Difference listings:
++++++
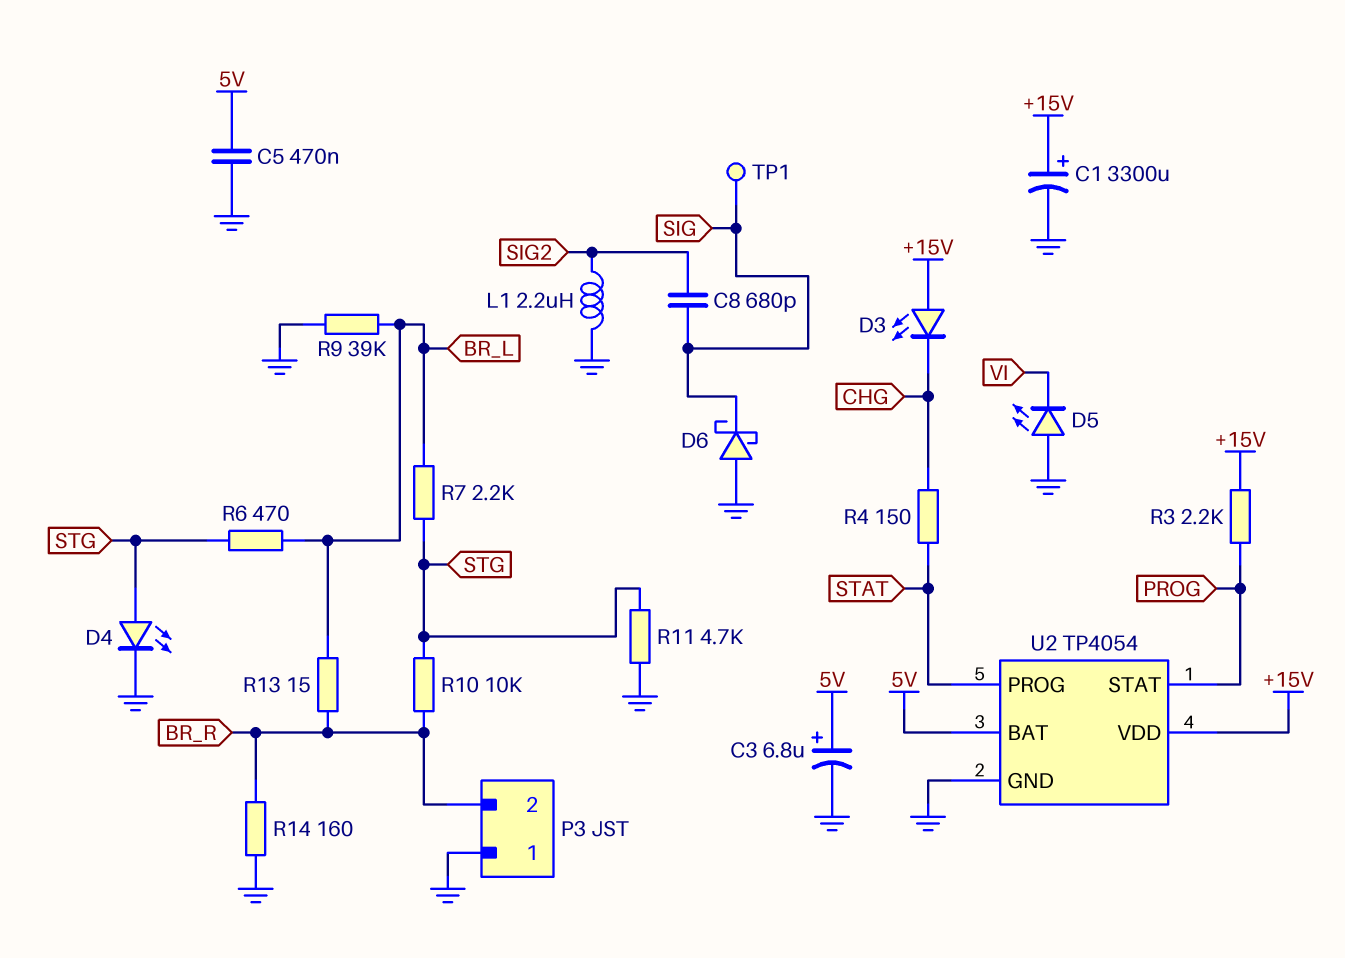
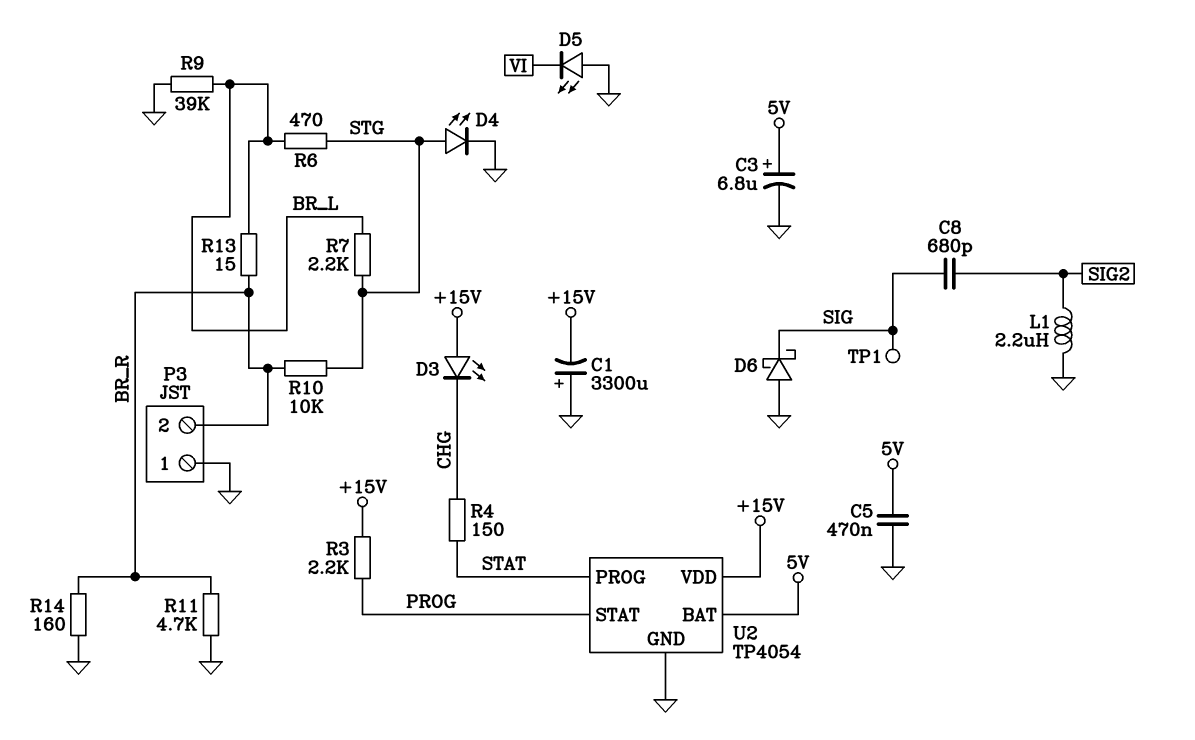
C1: 3300uF (plus +15V, minus GND) -> 3300uF (plus GND, minus +15V)
R11: 4.7k (GND, STG) -> 4.7k (BR_R, GND)

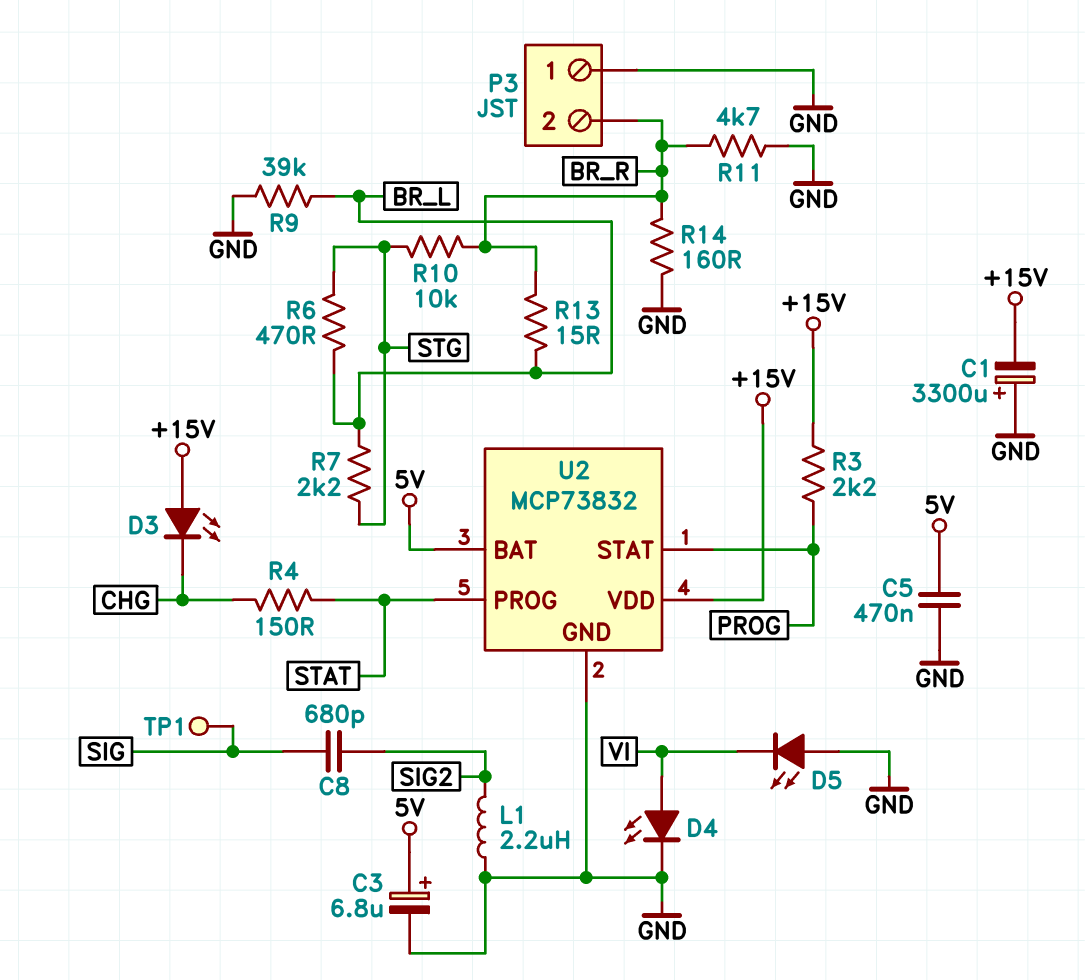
D4: LED (A STG, K GND) -> LED (A VI, K GND)
D6: schottky (A GND, K SIG) -> none
U2: TP4054 -> MCP73832

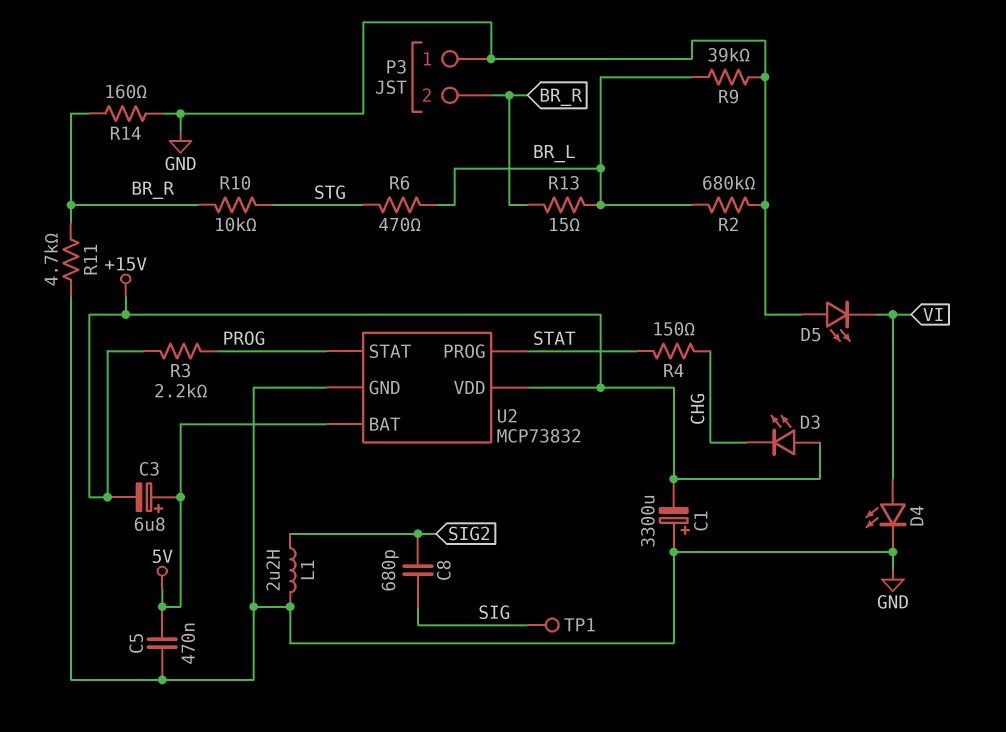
C3: 6.8uF (plus 5V, minus GND) -> 6.8uF (plus 5V, minus +15V)
R2: none -> 680k (BR_L, GND)
R7: 2.2k (BR_L, STG) -> none

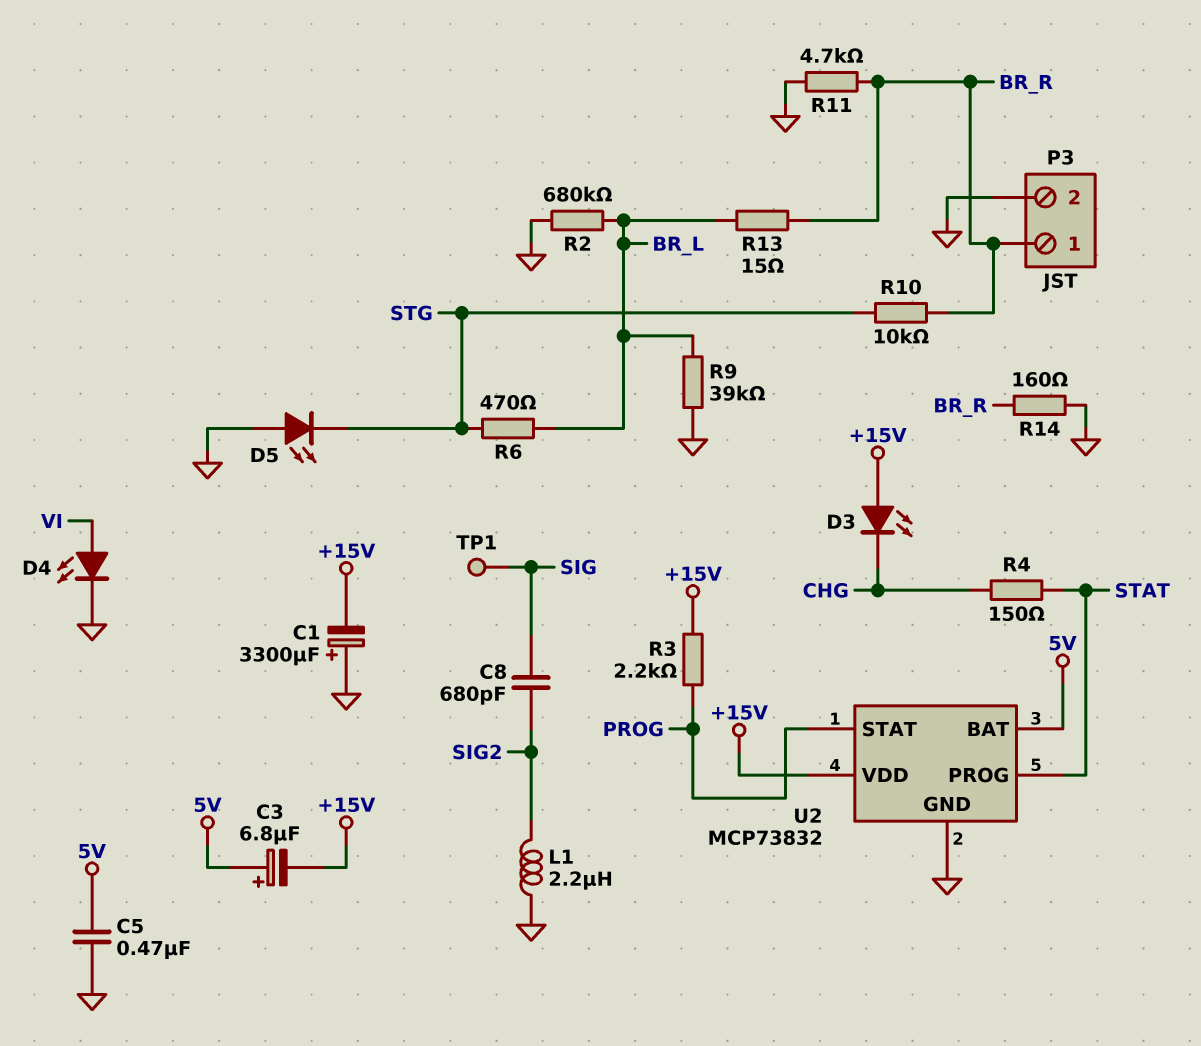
D5: LED (A GND, K VI) -> LED (A GND, K STG)
P3 pin 1: GND -> BR_R
P3 pin 2: BR_R -> GND

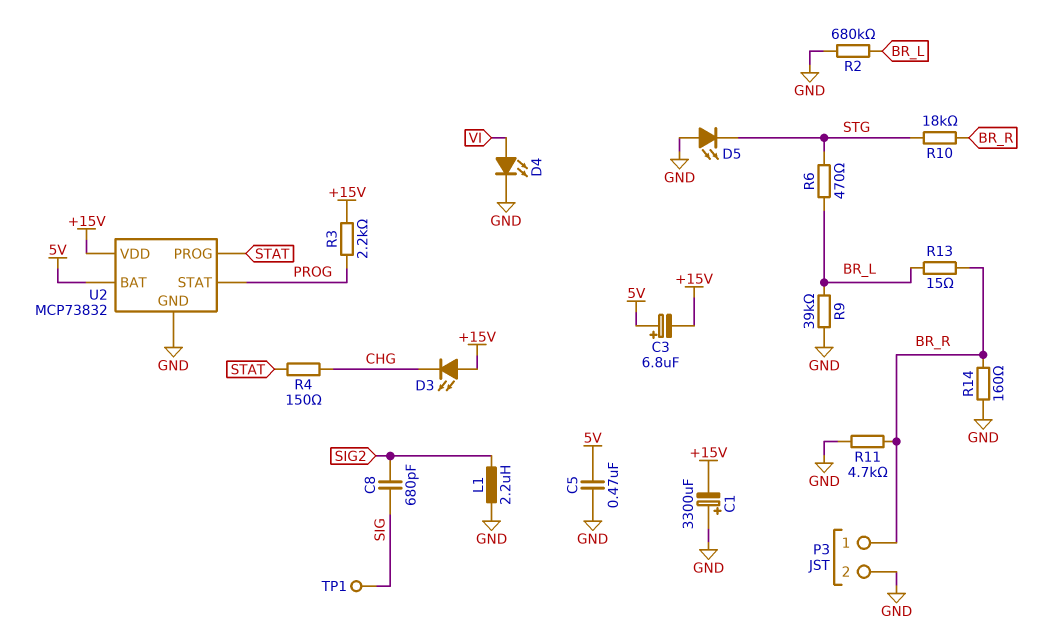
R10: 10k (BR_R, STG) -> 18k (BR_R, STG)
++++++
Task to carry out: With all pictures omitted, return exactly the lines from the one containing "R7: 2.2k (BR_L, STG) -> none" through the end of the entries above.

Solution for this task:
R7: 2.2k (BR_L, STG) -> none

D5: LED (A GND, K VI) -> LED (A GND, K STG)
P3 pin 1: GND -> BR_R
P3 pin 2: BR_R -> GND

R10: 10k (BR_R, STG) -> 18k (BR_R, STG)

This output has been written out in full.